Scene edit records:

_ _ _ _

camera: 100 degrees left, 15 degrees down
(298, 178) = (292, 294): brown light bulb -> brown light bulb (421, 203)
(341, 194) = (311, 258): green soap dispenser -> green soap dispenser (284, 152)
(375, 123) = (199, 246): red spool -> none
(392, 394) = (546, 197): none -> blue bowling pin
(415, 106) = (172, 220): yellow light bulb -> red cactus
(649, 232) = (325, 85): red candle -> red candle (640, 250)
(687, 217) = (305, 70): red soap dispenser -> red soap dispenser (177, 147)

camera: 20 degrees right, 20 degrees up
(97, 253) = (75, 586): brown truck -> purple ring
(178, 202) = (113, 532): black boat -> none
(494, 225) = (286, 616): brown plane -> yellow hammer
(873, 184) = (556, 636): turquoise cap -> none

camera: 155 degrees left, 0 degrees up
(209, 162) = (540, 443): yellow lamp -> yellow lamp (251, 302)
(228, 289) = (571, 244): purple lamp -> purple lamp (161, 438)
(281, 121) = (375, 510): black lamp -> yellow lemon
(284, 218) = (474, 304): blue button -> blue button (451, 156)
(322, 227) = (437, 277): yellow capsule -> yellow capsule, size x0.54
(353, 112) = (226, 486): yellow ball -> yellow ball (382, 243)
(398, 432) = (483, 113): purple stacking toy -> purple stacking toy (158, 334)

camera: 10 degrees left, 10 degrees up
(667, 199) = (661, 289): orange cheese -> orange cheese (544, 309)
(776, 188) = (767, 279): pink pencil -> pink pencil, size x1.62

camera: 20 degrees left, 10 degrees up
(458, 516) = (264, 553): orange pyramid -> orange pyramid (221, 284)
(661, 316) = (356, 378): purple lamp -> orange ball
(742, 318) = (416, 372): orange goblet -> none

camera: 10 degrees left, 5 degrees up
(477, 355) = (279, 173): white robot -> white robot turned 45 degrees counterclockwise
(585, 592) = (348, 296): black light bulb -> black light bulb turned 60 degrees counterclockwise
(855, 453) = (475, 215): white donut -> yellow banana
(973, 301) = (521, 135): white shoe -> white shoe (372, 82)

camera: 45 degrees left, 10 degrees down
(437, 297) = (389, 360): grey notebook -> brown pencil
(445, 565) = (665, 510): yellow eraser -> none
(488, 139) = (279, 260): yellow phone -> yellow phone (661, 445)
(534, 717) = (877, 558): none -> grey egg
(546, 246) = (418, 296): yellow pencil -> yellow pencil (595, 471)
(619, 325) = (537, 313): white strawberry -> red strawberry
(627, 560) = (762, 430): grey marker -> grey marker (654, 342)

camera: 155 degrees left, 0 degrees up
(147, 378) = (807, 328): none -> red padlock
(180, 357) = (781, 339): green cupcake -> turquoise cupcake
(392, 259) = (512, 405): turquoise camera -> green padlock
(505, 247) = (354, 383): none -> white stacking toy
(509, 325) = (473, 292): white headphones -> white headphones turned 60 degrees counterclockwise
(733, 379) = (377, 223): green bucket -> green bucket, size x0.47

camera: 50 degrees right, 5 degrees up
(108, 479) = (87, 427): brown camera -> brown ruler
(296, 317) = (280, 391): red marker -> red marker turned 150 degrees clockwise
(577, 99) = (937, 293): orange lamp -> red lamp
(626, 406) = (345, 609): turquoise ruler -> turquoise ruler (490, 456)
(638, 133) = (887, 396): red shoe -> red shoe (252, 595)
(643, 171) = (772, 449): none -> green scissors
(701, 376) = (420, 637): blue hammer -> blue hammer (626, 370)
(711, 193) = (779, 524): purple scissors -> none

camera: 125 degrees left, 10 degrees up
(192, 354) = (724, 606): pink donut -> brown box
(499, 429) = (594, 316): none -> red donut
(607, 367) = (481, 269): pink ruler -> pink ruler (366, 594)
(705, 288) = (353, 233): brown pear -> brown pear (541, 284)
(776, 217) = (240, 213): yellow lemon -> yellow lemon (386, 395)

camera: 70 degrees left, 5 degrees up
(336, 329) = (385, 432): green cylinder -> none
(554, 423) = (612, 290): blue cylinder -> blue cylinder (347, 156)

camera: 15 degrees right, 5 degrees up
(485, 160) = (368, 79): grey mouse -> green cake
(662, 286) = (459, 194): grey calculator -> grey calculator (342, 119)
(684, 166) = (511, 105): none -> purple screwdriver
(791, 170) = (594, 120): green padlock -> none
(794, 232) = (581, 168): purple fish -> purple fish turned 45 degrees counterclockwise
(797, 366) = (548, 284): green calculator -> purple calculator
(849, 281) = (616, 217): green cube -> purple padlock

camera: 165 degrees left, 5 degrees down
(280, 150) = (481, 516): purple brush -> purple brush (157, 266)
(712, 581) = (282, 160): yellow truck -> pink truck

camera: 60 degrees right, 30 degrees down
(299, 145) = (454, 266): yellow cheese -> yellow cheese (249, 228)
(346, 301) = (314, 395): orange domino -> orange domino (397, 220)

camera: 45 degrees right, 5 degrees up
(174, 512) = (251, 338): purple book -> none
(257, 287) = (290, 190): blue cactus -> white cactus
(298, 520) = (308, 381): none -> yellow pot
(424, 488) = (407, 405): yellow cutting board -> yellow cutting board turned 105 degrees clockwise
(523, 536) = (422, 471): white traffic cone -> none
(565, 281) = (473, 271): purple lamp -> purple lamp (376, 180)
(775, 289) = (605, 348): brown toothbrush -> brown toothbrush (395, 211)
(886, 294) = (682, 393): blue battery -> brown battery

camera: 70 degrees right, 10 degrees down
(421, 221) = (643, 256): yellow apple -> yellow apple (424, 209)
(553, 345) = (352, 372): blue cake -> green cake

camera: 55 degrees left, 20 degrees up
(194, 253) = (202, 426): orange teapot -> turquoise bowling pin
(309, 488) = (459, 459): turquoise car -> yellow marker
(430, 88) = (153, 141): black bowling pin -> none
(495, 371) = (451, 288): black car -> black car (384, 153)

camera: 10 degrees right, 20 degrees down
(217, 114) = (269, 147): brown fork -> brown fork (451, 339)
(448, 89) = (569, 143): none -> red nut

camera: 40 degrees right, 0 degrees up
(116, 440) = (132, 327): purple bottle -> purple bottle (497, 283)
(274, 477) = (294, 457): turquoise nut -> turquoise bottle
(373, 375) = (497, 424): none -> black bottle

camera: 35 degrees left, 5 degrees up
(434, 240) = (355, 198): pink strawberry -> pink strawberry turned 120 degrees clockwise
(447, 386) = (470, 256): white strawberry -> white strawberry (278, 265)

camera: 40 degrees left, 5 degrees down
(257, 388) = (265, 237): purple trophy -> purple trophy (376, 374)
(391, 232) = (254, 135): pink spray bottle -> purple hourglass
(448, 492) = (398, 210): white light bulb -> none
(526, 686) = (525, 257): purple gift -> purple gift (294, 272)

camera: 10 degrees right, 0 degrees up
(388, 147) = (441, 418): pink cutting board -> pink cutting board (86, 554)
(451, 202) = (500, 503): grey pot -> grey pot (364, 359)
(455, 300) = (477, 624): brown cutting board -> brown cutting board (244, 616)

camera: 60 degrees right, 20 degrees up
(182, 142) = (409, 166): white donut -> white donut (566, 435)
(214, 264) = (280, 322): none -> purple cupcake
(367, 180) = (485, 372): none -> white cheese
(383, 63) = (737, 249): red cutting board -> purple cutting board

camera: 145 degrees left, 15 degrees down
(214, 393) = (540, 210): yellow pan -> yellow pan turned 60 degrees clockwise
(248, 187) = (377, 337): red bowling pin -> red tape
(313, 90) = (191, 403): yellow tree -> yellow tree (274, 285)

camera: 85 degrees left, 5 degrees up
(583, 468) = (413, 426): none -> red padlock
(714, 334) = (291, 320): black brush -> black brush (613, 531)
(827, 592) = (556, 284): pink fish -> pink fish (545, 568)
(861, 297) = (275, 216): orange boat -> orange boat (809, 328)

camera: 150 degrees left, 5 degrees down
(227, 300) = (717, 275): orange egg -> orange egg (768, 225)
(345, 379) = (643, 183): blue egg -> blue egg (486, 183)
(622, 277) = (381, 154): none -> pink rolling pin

_ _ _ _

**WHAT YOU SHOULD DO:** Please return only the lines above, starting at the line that has "(451, 202) = (500, 503): grey" and ending at the line that has "(714, 334) = (291, 320): black", keeping both and leaving each one unchanged.

**REPLY TO THE TASK:**
(451, 202) = (500, 503): grey pot -> grey pot (364, 359)
(455, 300) = (477, 624): brown cutting board -> brown cutting board (244, 616)

camera: 60 degrees right, 20 degrees up
(182, 142) = (409, 166): white donut -> white donut (566, 435)
(214, 264) = (280, 322): none -> purple cupcake
(367, 180) = (485, 372): none -> white cheese
(383, 63) = (737, 249): red cutting board -> purple cutting board

camera: 145 degrees left, 15 degrees down
(214, 393) = (540, 210): yellow pan -> yellow pan turned 60 degrees clockwise
(248, 187) = (377, 337): red bowling pin -> red tape
(313, 90) = (191, 403): yellow tree -> yellow tree (274, 285)

camera: 85 degrees left, 5 degrees up
(583, 468) = (413, 426): none -> red padlock
(714, 334) = (291, 320): black brush -> black brush (613, 531)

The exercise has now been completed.